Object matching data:
--
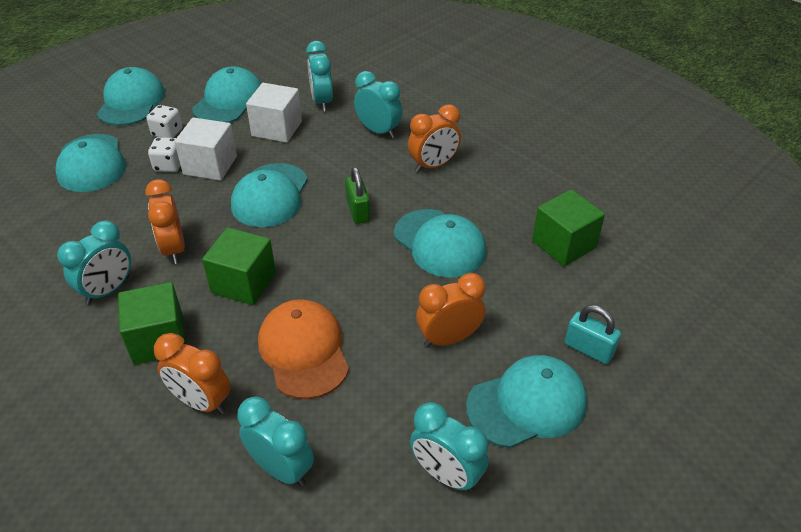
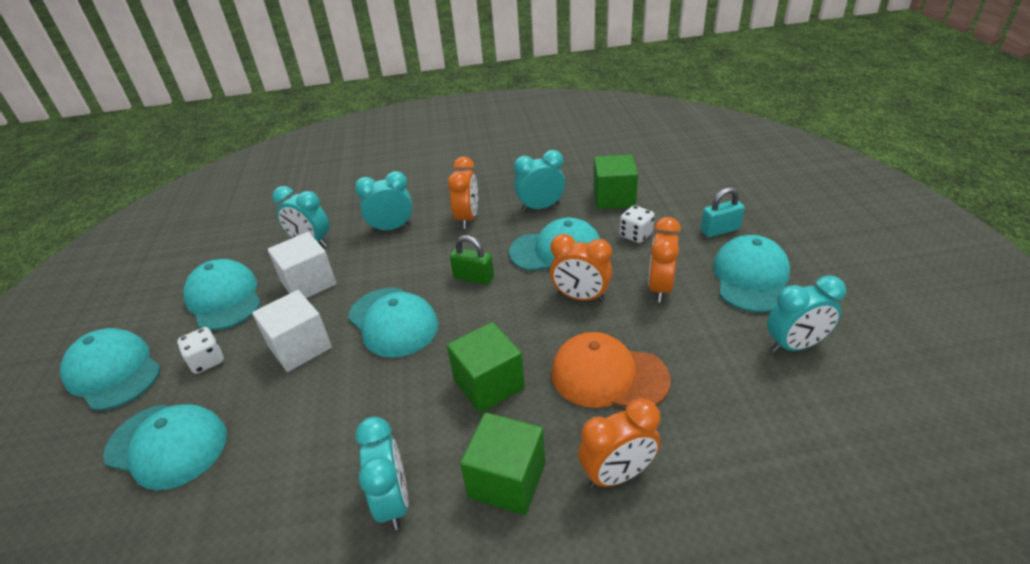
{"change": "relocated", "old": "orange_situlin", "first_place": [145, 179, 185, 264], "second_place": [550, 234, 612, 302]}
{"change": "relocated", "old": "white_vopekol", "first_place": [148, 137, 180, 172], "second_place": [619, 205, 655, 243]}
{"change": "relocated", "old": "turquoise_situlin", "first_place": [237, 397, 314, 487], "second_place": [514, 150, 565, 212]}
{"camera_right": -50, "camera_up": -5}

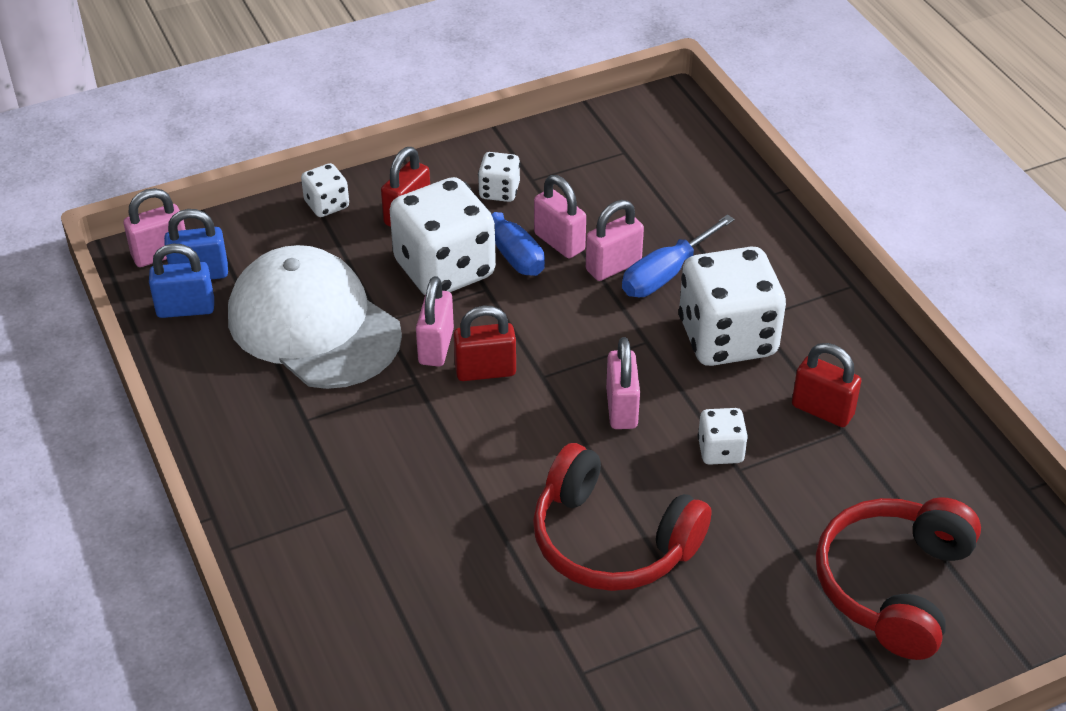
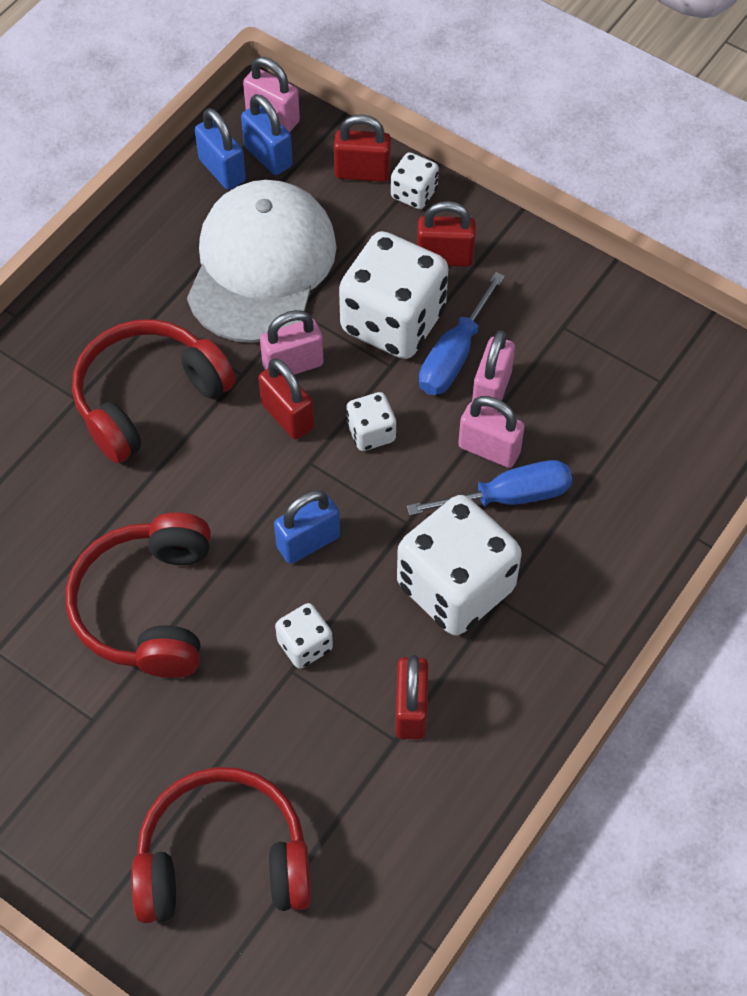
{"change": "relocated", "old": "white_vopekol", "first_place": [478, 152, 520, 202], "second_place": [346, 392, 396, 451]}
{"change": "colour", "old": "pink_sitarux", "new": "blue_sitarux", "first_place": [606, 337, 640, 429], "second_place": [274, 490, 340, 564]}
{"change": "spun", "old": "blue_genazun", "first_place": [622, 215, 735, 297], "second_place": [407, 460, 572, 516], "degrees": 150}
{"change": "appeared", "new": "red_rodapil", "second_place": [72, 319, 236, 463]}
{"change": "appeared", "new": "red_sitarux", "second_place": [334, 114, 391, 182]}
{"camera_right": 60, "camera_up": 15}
--
**Problem**
Copy all the entries above exactly as they stand, except for the pictures.

**Answer section**
{"change": "relocated", "old": "orange_situlin", "first_place": [145, 179, 185, 264], "second_place": [550, 234, 612, 302]}
{"change": "relocated", "old": "white_vopekol", "first_place": [148, 137, 180, 172], "second_place": [619, 205, 655, 243]}
{"change": "relocated", "old": "turquoise_situlin", "first_place": [237, 397, 314, 487], "second_place": [514, 150, 565, 212]}
{"camera_right": -50, "camera_up": -5}

{"change": "relocated", "old": "white_vopekol", "first_place": [478, 152, 520, 202], "second_place": [346, 392, 396, 451]}
{"change": "colour", "old": "pink_sitarux", "new": "blue_sitarux", "first_place": [606, 337, 640, 429], "second_place": [274, 490, 340, 564]}
{"change": "spun", "old": "blue_genazun", "first_place": [622, 215, 735, 297], "second_place": [407, 460, 572, 516], "degrees": 150}
{"change": "appeared", "new": "red_rodapil", "second_place": [72, 319, 236, 463]}
{"change": "appeared", "new": "red_sitarux", "second_place": [334, 114, 391, 182]}
{"camera_right": 60, "camera_up": 15}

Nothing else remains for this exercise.